Records contained in a dataset
· · · · ·

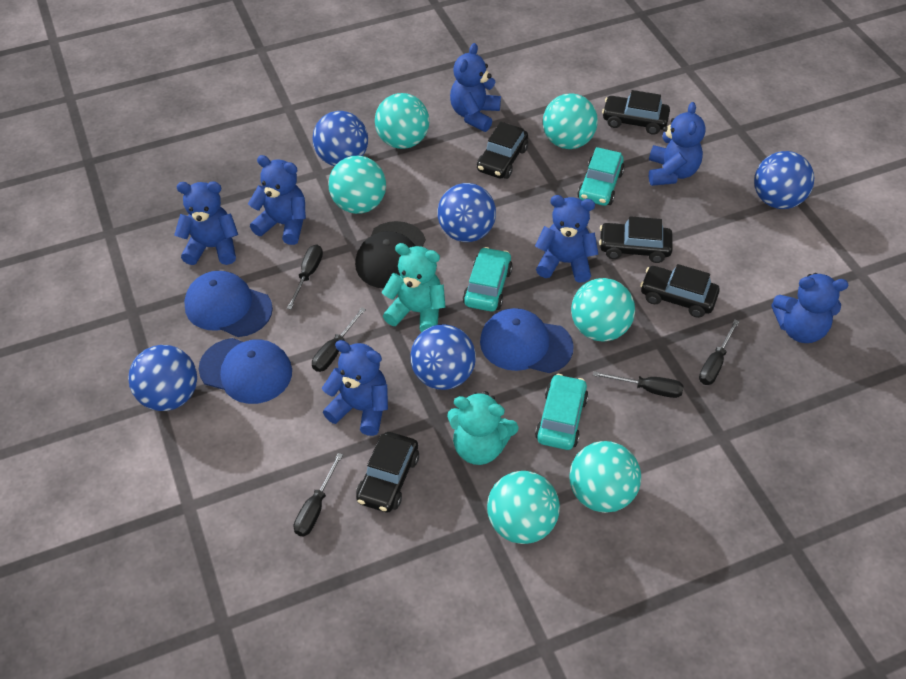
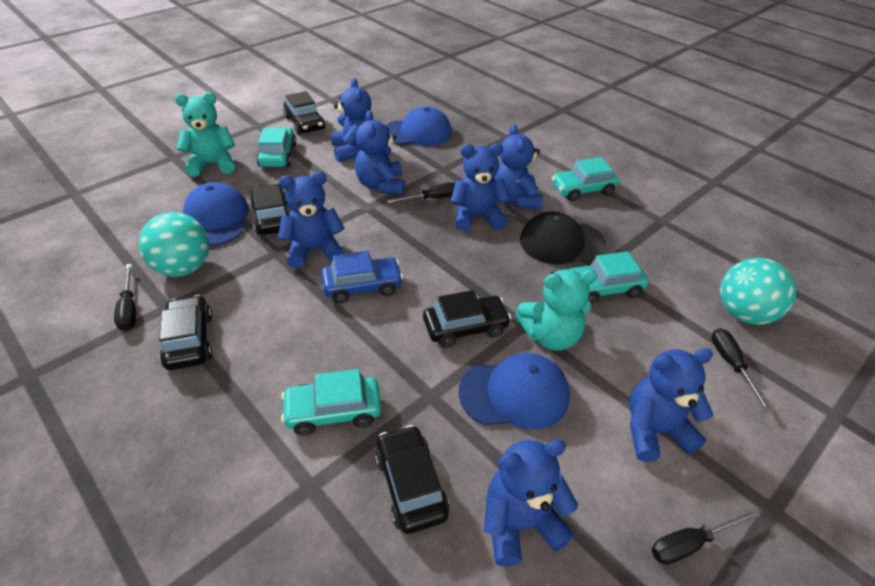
black screwdriver: 5 -> 4
blue ball: 5 -> 0
blue car: 0 -> 1
turquoise ball: 6 -> 2
turquoise car: 3 -> 4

· · · · ·

About this task: With the pictures omitted, print each line of the data above precisely as given.

Answer for this exercise:
black screwdriver: 5 -> 4
blue ball: 5 -> 0
blue car: 0 -> 1
turquoise ball: 6 -> 2
turquoise car: 3 -> 4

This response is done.